### EXERCISE DESCRIPTION
Omit the pictures and copy the entries exactly.

####

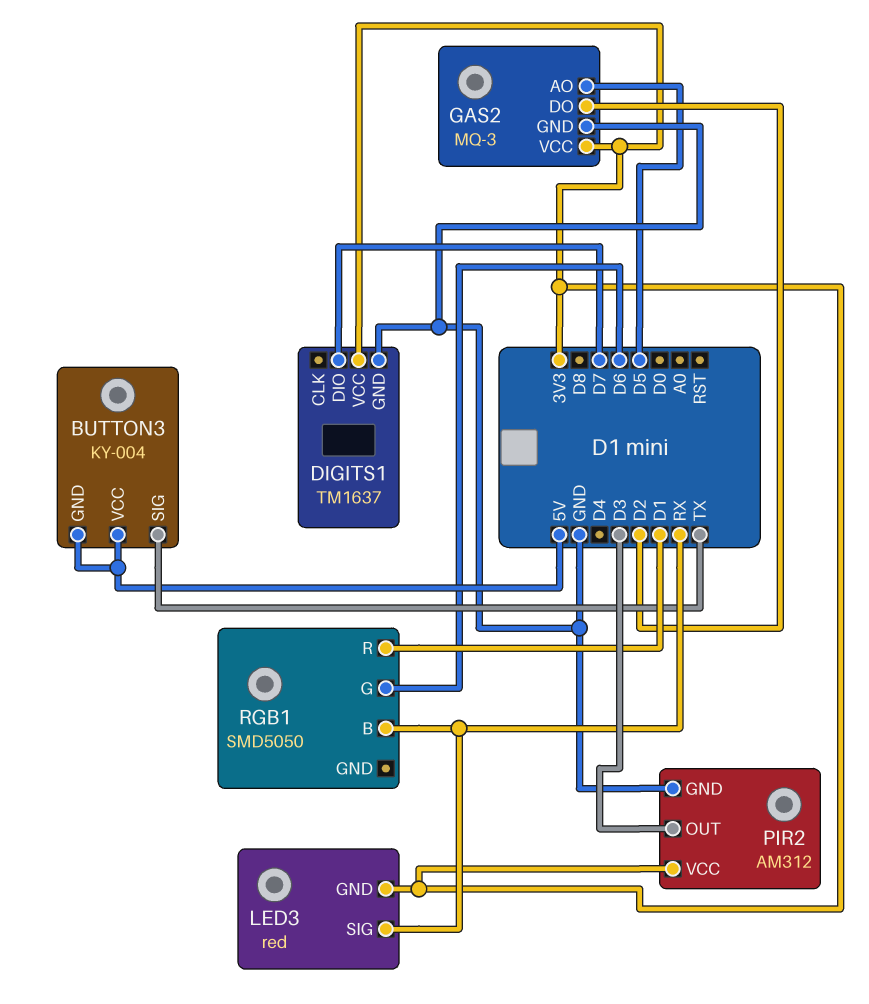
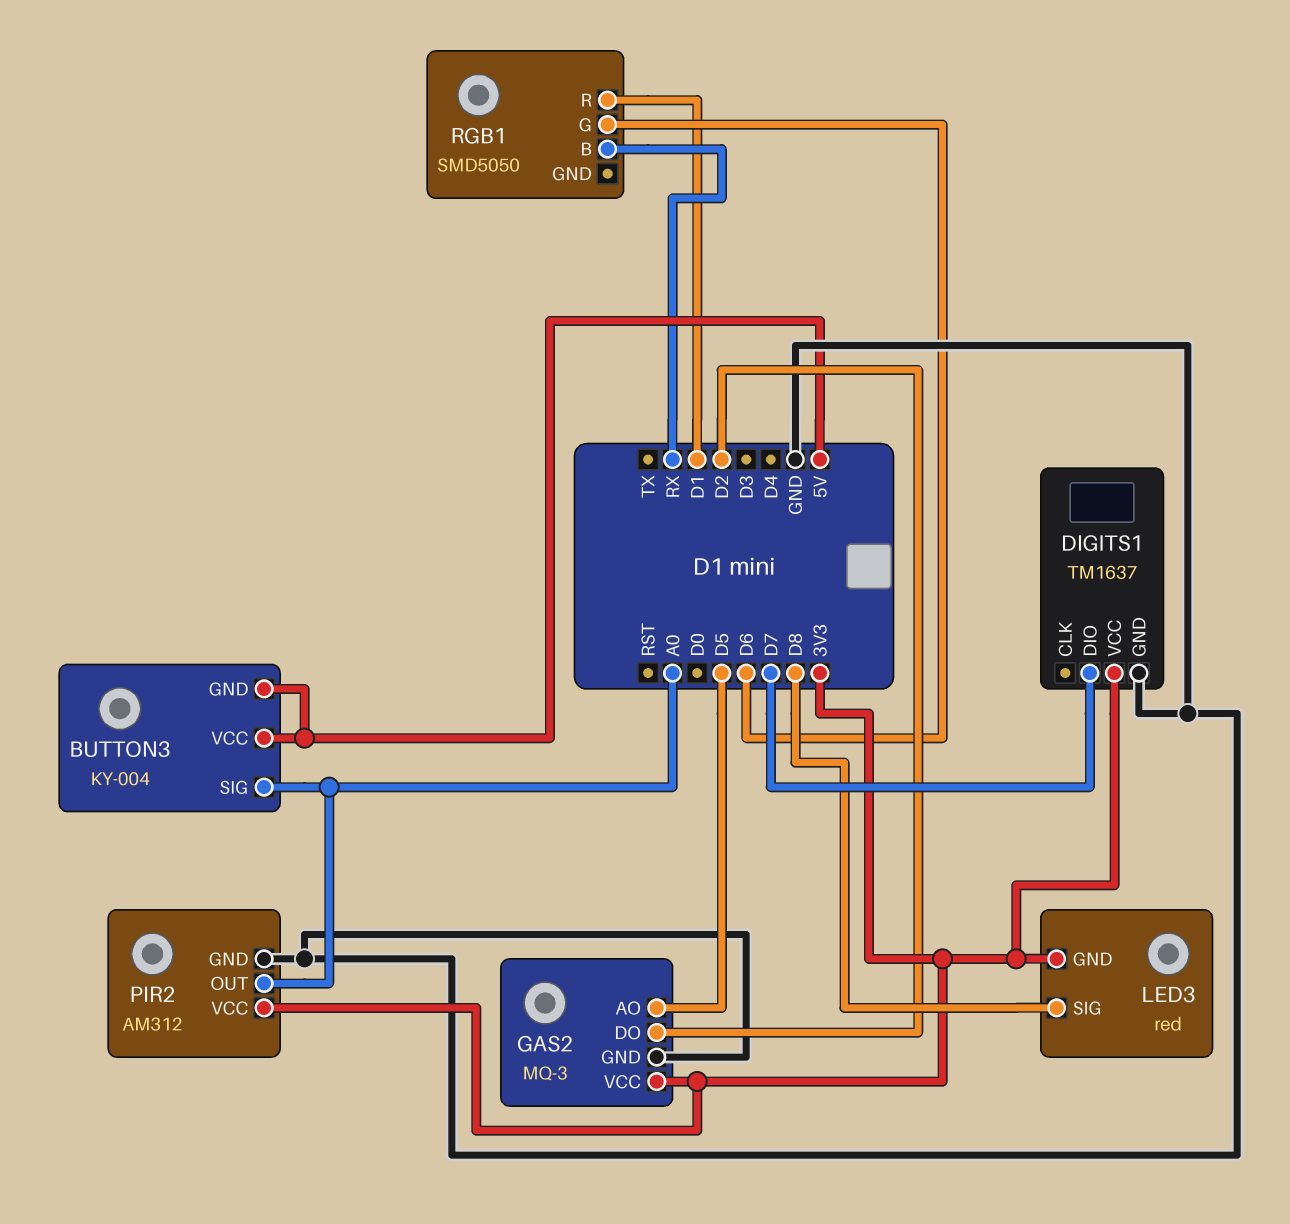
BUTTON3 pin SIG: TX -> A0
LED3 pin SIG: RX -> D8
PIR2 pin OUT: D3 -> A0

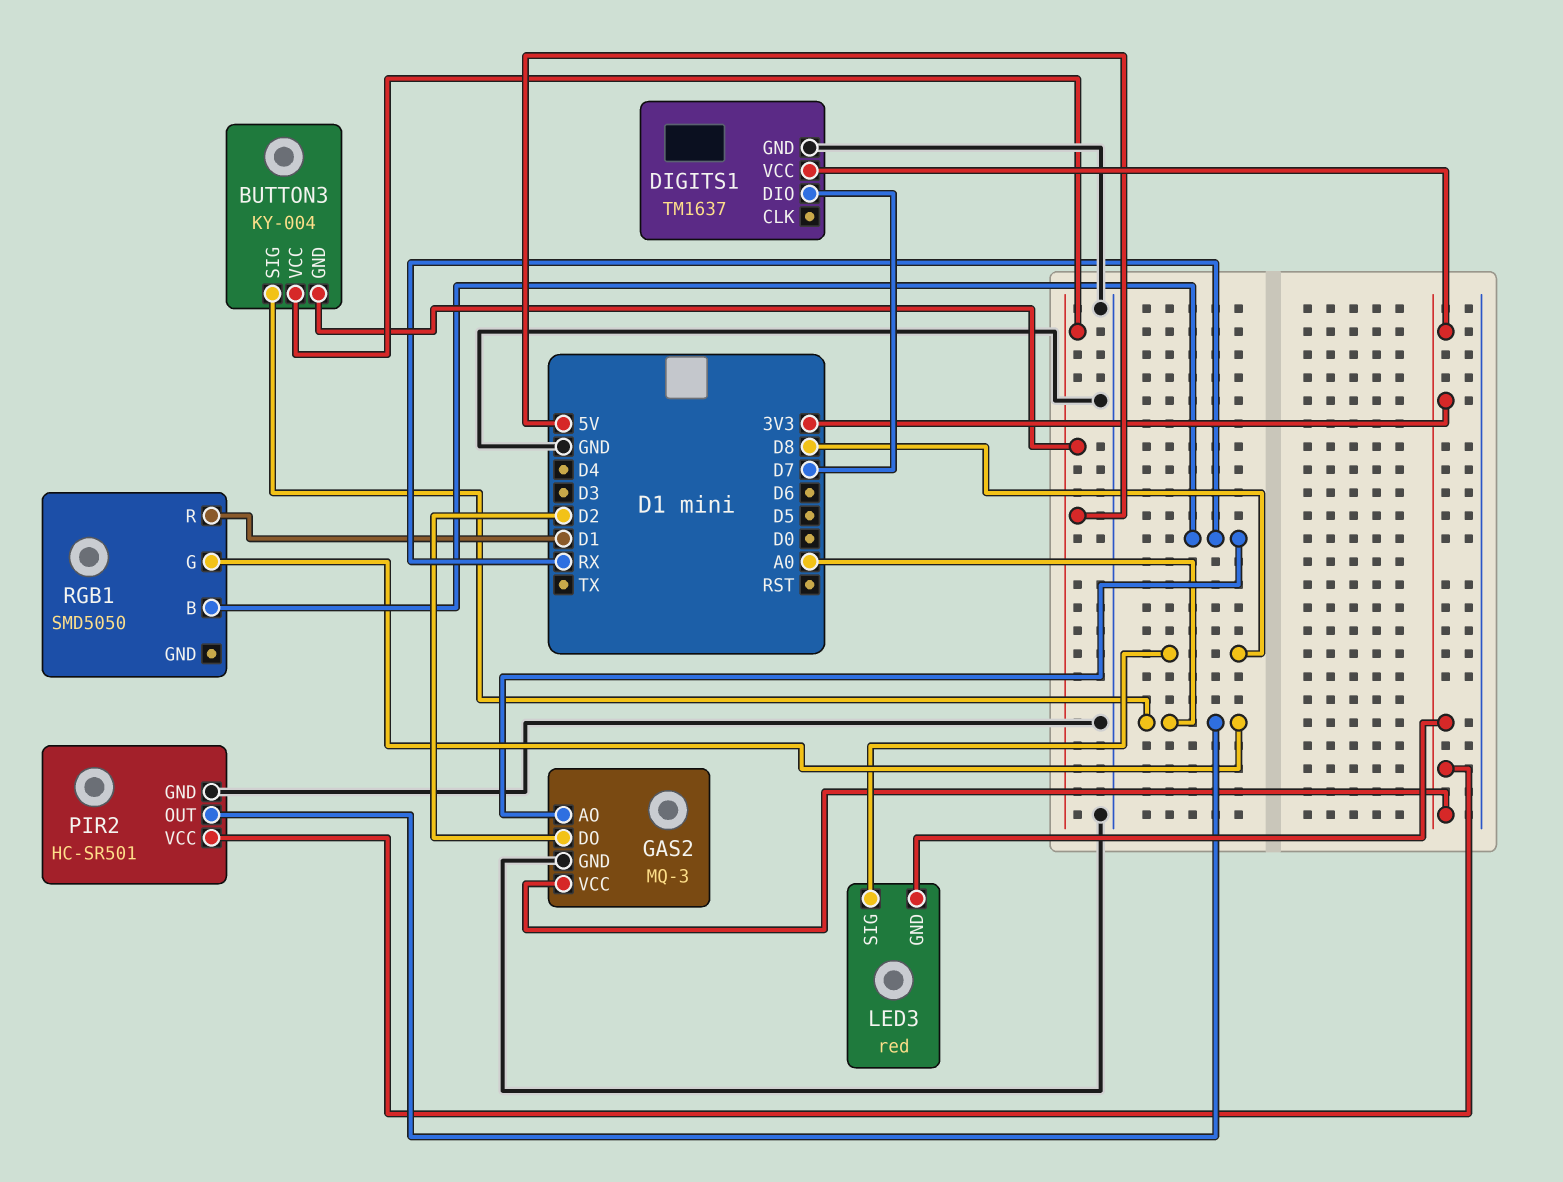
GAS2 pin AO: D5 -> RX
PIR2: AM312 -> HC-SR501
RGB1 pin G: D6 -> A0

####

### OUTPUT FOR THIS EXERCISE
BUTTON3 pin SIG: TX -> A0
LED3 pin SIG: RX -> D8
PIR2 pin OUT: D3 -> A0

GAS2 pin AO: D5 -> RX
PIR2: AM312 -> HC-SR501
RGB1 pin G: D6 -> A0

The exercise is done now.